■ **PROBLEM REQUIREMENTS**
Start at the line in the entries below that contains "purple box: [222,150,284,228] = 1 -> none = 0", stop at the line that contains "white box: [465,238,552,329]", and output exactly the lines in that span, both ends included.
DATA Block Start
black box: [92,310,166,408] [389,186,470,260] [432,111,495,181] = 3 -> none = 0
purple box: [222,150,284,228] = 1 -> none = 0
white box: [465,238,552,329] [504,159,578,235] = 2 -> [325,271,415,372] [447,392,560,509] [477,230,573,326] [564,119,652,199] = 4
DATA Block End
DATA Block Start
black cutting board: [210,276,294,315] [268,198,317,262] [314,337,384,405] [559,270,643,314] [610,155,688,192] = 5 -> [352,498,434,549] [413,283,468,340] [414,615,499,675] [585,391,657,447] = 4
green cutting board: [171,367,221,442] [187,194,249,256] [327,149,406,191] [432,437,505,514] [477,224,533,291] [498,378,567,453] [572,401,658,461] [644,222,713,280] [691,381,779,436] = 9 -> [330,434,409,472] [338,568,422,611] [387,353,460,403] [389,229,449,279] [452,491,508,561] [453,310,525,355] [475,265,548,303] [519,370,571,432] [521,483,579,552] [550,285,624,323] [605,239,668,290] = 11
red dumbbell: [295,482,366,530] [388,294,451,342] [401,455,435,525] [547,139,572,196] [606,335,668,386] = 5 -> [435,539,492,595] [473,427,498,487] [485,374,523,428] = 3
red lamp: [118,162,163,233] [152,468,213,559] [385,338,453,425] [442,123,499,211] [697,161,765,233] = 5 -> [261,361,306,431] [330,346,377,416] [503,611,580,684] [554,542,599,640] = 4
DATA Block End
DATA Block Start
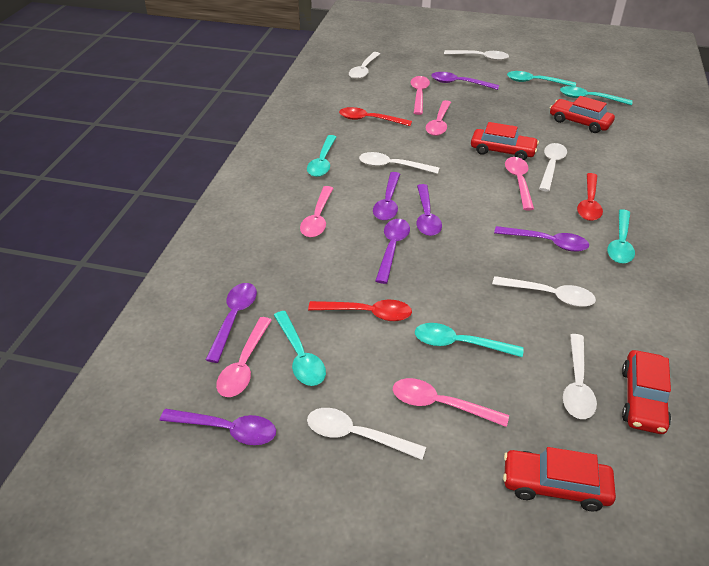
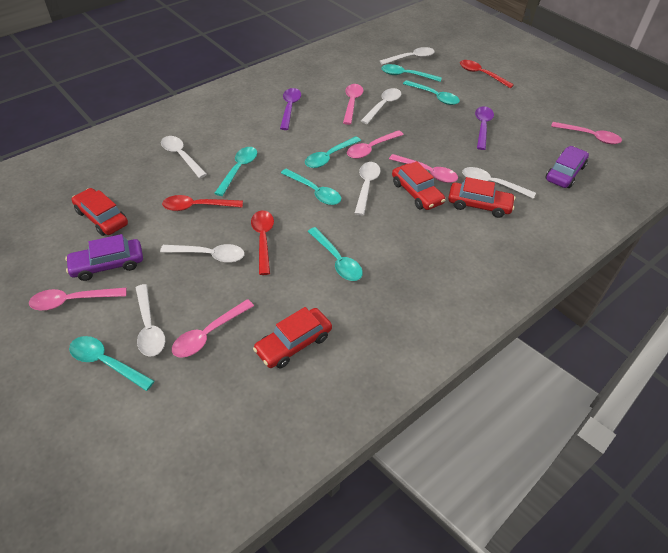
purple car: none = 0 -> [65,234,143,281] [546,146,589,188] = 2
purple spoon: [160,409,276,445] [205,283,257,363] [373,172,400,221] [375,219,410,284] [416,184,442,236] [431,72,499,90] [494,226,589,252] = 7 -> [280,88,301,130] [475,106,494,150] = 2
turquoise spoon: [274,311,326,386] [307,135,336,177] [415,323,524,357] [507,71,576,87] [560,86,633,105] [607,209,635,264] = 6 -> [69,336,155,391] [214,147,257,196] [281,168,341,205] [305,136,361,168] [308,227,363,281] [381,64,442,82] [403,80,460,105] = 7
DATA Block End
■ **REPLY**
purple box: [222,150,284,228] = 1 -> none = 0
white box: [465,238,552,329] [504,159,578,235] = 2 -> [325,271,415,372] [447,392,560,509] [477,230,573,326] [564,119,652,199] = 4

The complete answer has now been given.